THE TASK => The answer should consist of the full listing below, repeated exactly and free of pictures.

DATA FOR PROCESSING =>

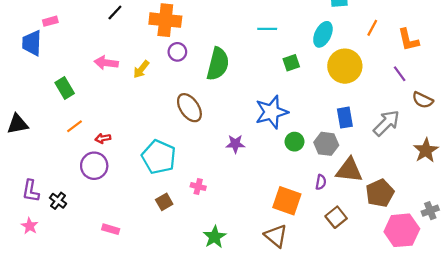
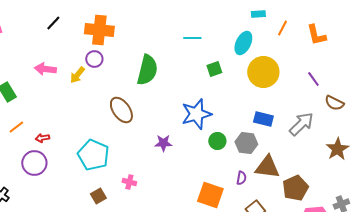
orange line: (372, 28) -> (282, 28), moved
orange L-shape: (408, 40) -> (316, 35), moved
purple circle: (177, 52) -> (94, 59), moved
blue rectangle: (345, 118) -> (263, 119), turned -66

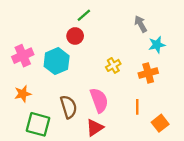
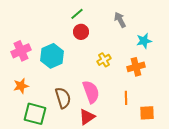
gray arrow: (141, 24) -> (120, 20), moved
red circle: (75, 36) -> (81, 32), moved
orange square: (160, 123) -> (147, 113), turned 35

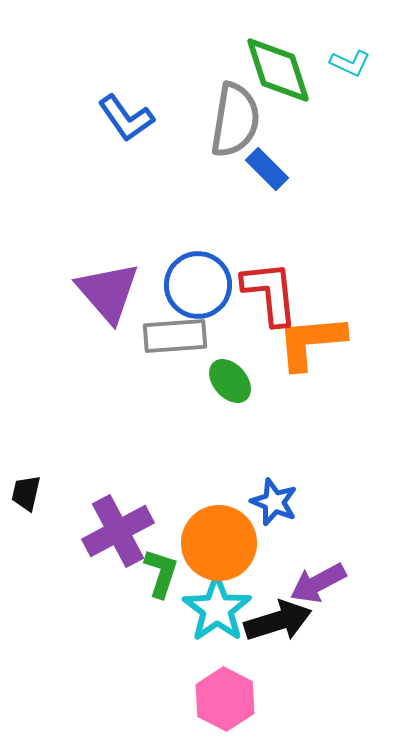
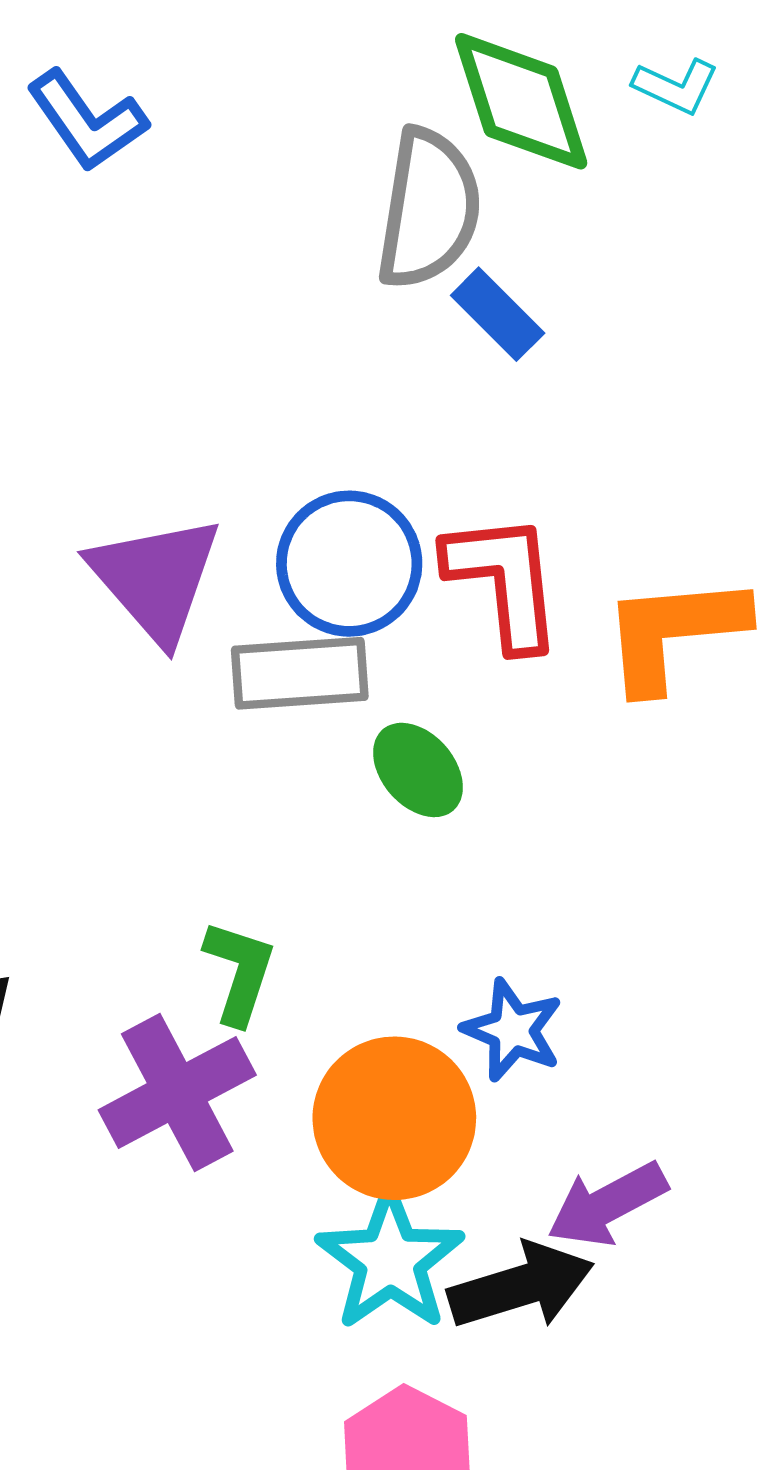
blue L-shape: (126, 118) -> (87, 121), moved
orange L-shape: (311, 342) -> (674, 632), moved
green L-shape: (161, 573) -> (240, 972), moved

COMPLETED EXERCISE =>
orange line: (372, 28) -> (282, 28), moved
orange L-shape: (408, 40) -> (316, 35), moved
purple circle: (177, 52) -> (94, 59), moved
blue rectangle: (345, 118) -> (263, 119), turned -66

gray arrow: (141, 24) -> (120, 20), moved
red circle: (75, 36) -> (81, 32), moved
orange square: (160, 123) -> (147, 113), turned 35

blue L-shape: (126, 118) -> (87, 121), moved
orange L-shape: (311, 342) -> (674, 632), moved
green L-shape: (161, 573) -> (240, 972), moved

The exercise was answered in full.